§ Task directions
The answer is the set of lines that include "AOUT", copied from the data below.

============================================================

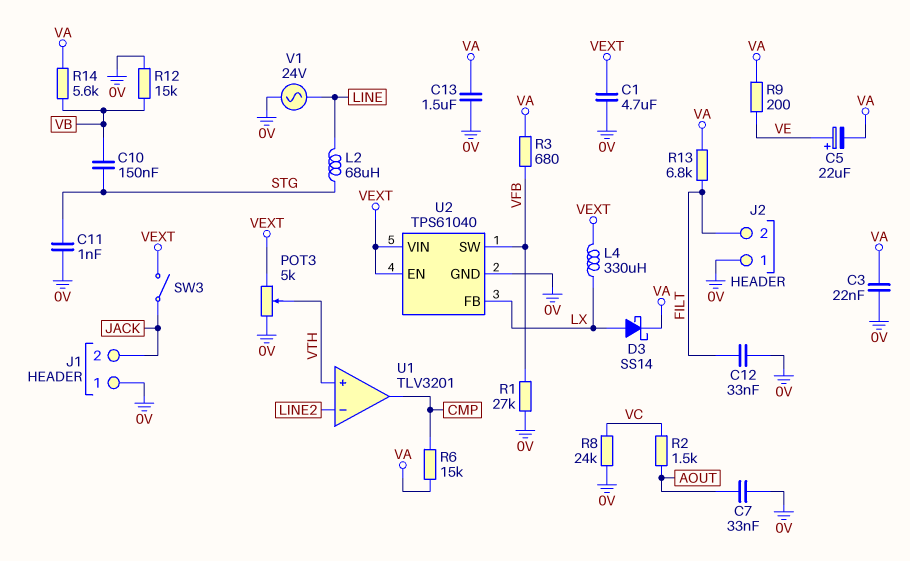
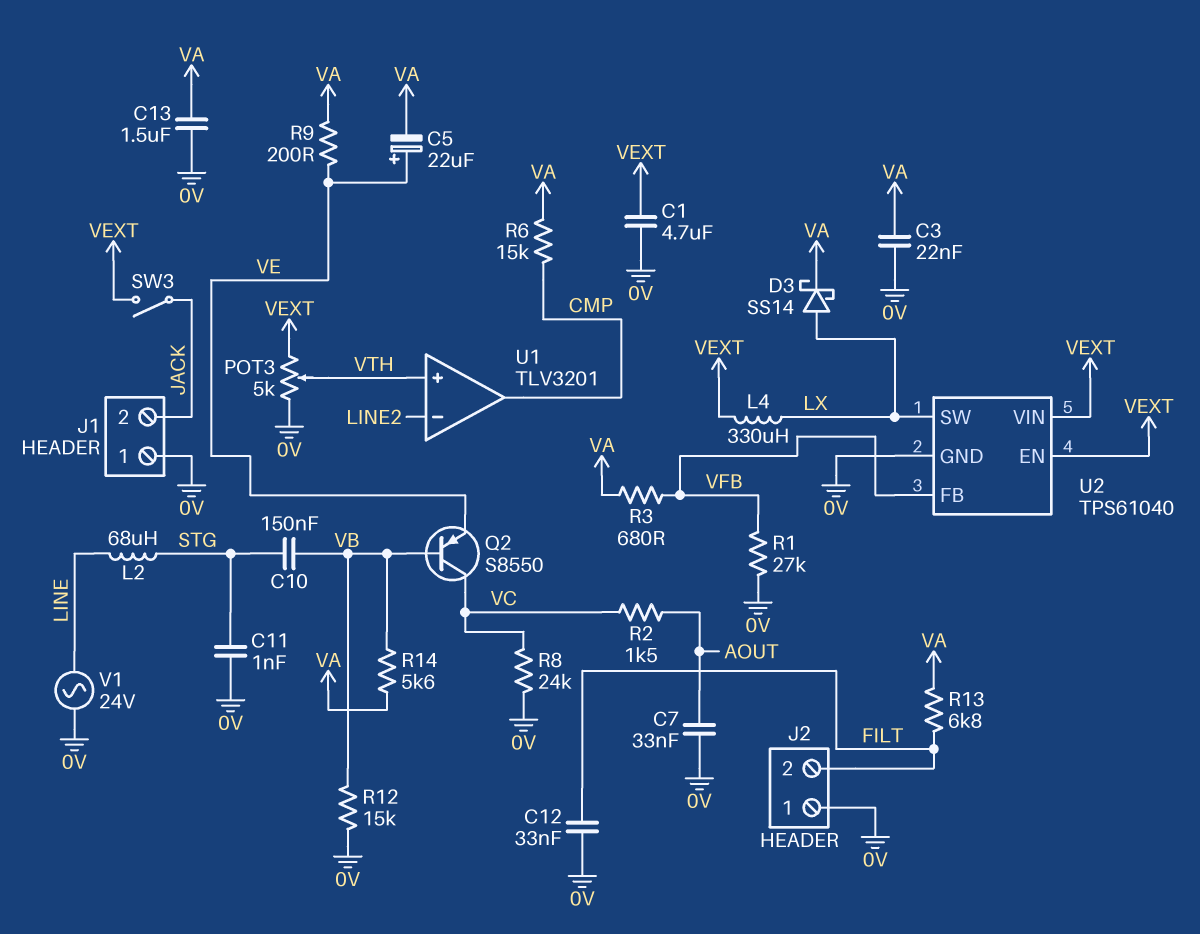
Q2: none -> PNP S8550 (B VB, C VC, E VE)
U2 pin FB: LX -> VFB
U2 pin SW: VFB -> LX

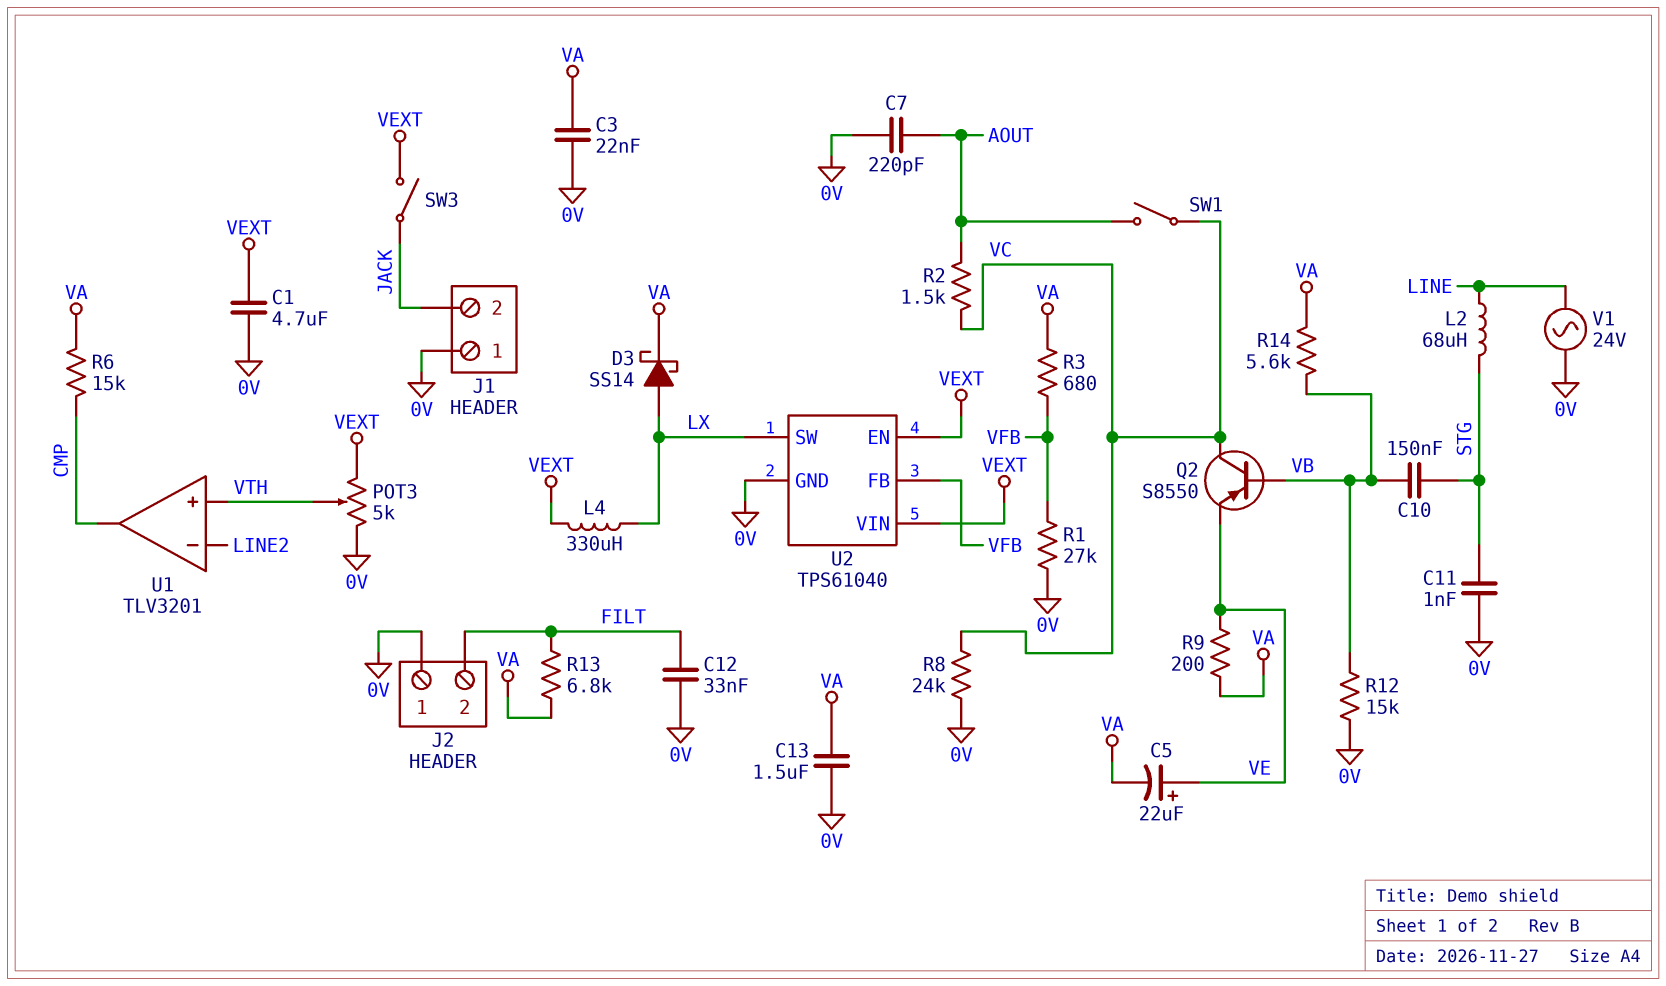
C7: 33nF (0V, AOUT) -> 220pF (0V, AOUT)
SW1: none -> switch (AOUT, VC)

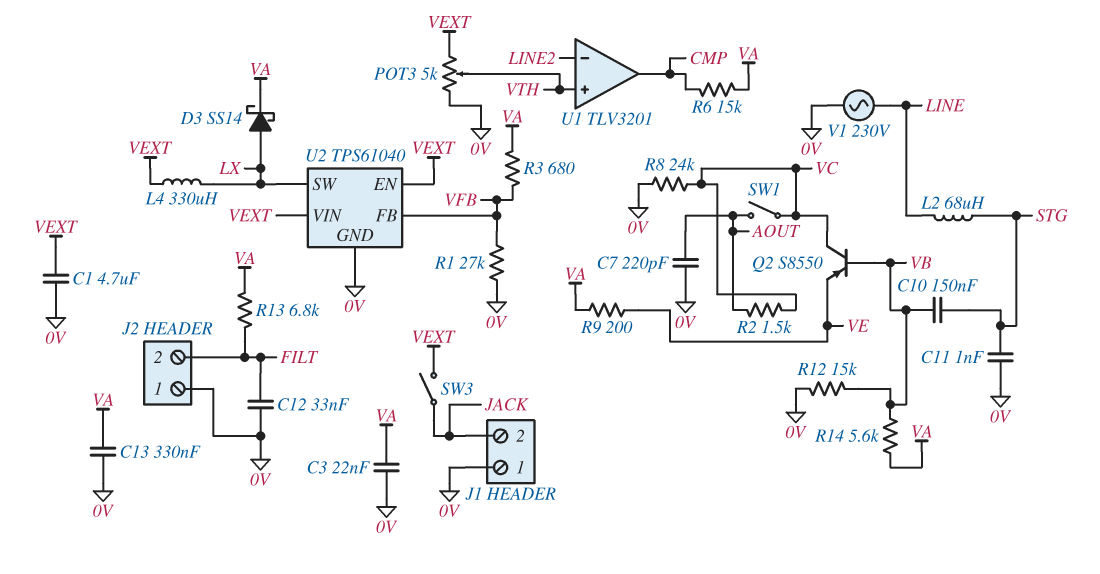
C5: 22uF (plus VE, minus VA) -> none
C13: 1.5uF (0V, VA) -> 330nF (0V, VA)
V1: AC 24V (0V, LINE) -> AC 230V (0V, LINE)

============================================================

§ Response to this task
C7: 33nF (0V, AOUT) -> 220pF (0V, AOUT)
SW1: none -> switch (AOUT, VC)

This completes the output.